▶ _Task details_
Search the data for "none". Return each matching line.

==== Record set

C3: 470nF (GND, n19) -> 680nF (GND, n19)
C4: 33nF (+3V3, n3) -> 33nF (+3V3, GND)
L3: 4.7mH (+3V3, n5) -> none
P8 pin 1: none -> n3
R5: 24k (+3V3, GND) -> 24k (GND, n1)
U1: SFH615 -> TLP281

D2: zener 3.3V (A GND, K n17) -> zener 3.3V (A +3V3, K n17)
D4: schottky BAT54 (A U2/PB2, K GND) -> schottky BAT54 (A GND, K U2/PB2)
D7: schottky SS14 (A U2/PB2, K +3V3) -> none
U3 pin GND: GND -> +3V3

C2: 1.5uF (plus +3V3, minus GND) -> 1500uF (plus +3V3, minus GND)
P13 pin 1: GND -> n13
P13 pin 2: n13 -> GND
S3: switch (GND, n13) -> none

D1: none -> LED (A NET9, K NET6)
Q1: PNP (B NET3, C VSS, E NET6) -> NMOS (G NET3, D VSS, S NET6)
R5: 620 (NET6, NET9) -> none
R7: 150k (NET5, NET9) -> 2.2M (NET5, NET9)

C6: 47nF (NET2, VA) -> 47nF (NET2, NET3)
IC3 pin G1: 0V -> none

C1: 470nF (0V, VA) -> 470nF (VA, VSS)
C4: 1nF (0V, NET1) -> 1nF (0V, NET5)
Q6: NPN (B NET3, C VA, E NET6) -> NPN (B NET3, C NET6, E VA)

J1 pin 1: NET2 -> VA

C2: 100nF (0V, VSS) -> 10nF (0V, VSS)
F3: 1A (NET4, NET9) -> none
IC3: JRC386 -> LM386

========

▶ _The answer_
L3: 4.7mH (+3V3, n5) -> none
P8 pin 1: none -> n3
D7: schottky SS14 (A U2/PB2, K +3V3) -> none
S3: switch (GND, n13) -> none
D1: none -> LED (A NET9, K NET6)
R5: 620 (NET6, NET9) -> none
IC3 pin G1: 0V -> none
F3: 1A (NET4, NET9) -> none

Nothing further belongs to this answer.